**EXERCISE**
When the line with "The orange nenodada" appears below, start repeating lines exactly, and keep going through the line with "The purple belebefan"; add nothing outside that span.

**MATERIAL PROVIDED**
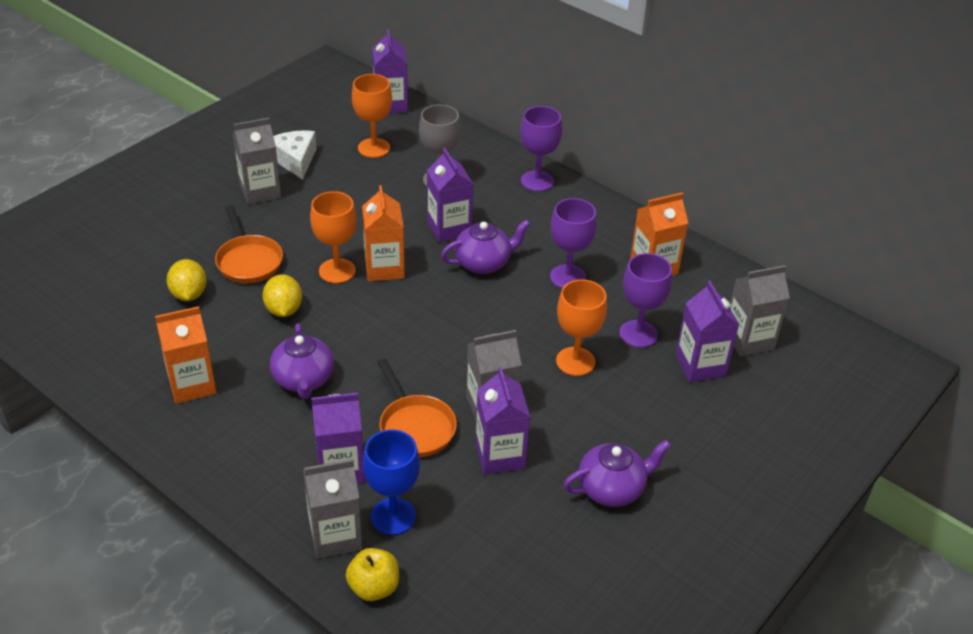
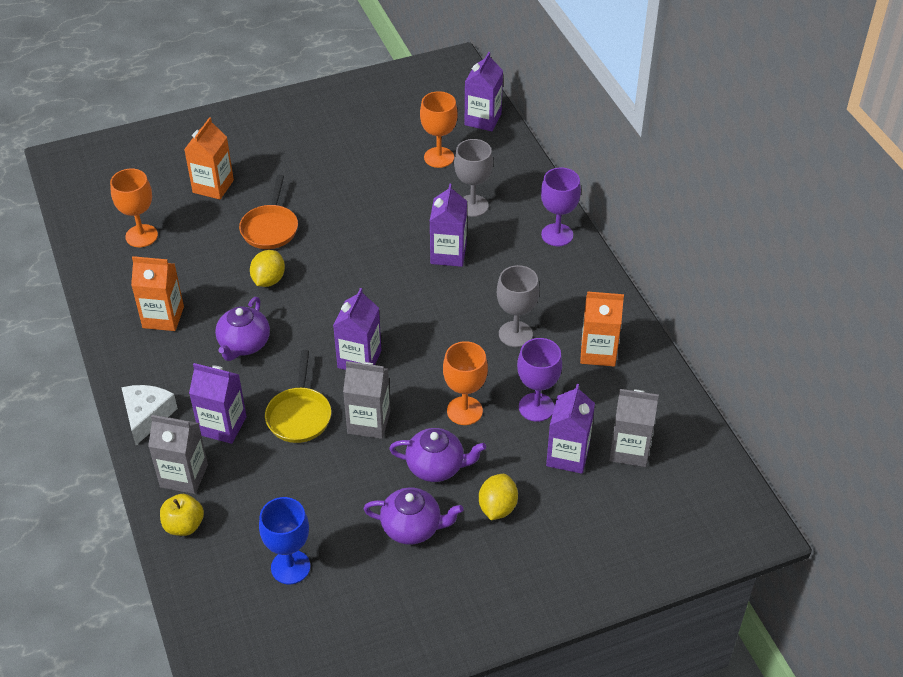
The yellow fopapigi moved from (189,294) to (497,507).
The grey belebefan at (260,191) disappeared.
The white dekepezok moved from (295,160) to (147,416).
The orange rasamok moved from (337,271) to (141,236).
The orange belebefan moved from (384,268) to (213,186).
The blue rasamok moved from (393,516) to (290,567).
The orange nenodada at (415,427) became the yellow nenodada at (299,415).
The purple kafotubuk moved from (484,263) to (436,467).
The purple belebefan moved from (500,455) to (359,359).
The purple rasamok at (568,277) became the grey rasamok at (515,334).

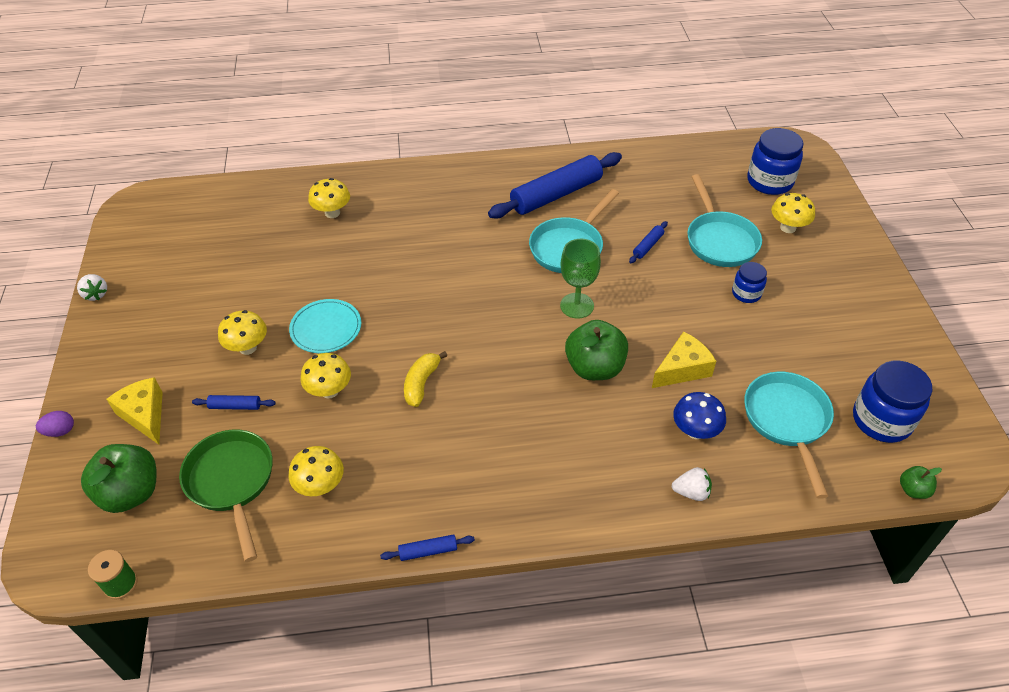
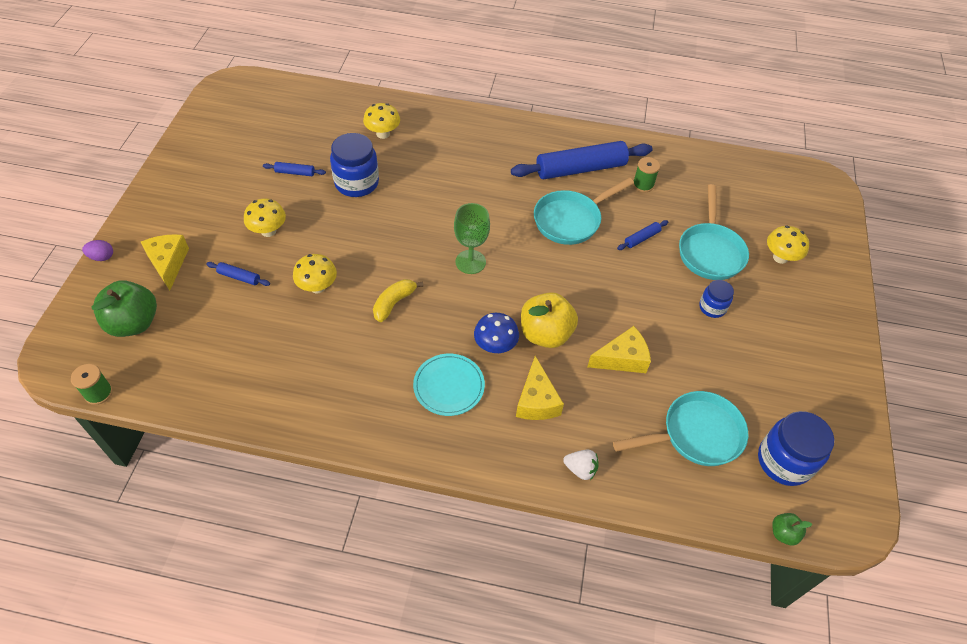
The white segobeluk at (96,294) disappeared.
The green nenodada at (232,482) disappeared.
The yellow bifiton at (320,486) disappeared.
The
* * *
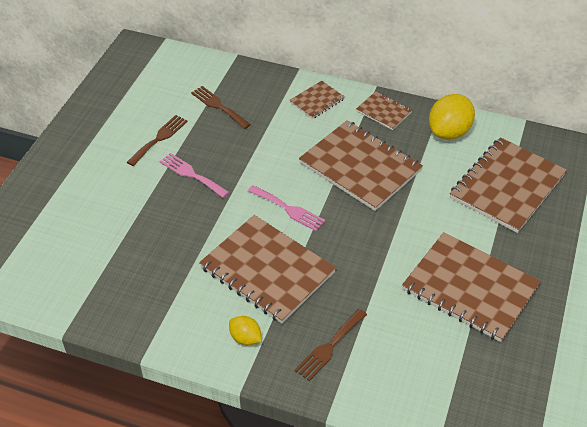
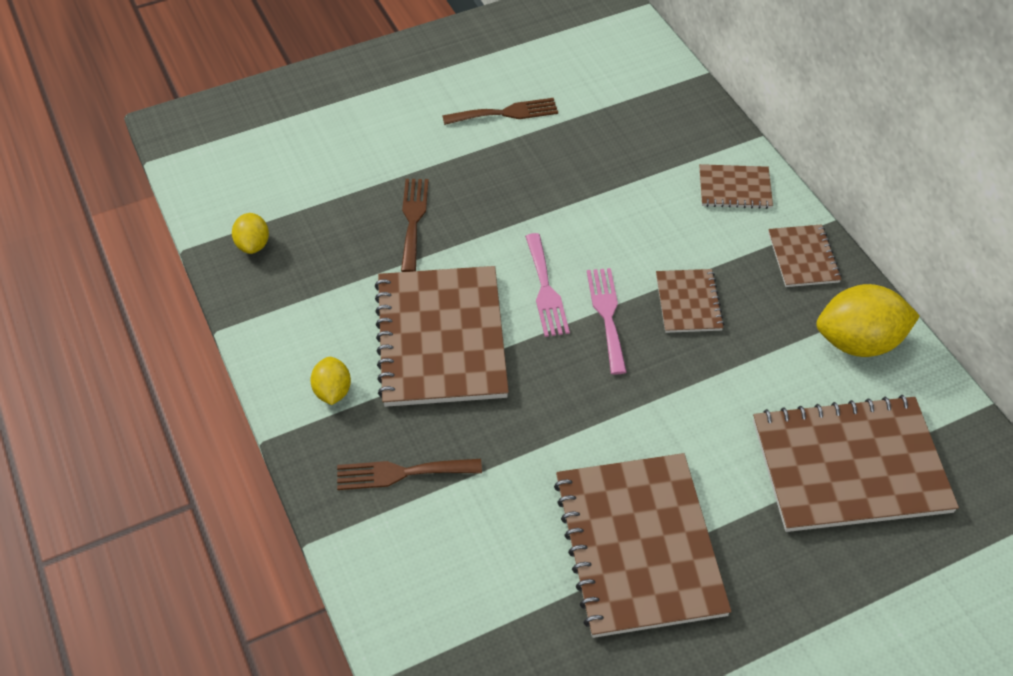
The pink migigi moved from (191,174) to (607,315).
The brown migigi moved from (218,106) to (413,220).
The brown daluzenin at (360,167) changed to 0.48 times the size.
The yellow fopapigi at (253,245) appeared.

**SOLUTION FOR THIS PROBLEM**
The orange nenodada at (415,427) became the yellow nenodada at (299,415).
The purple kafotubuk moved from (484,263) to (436,467).
The purple belebefan moved from (500,455) to (359,359).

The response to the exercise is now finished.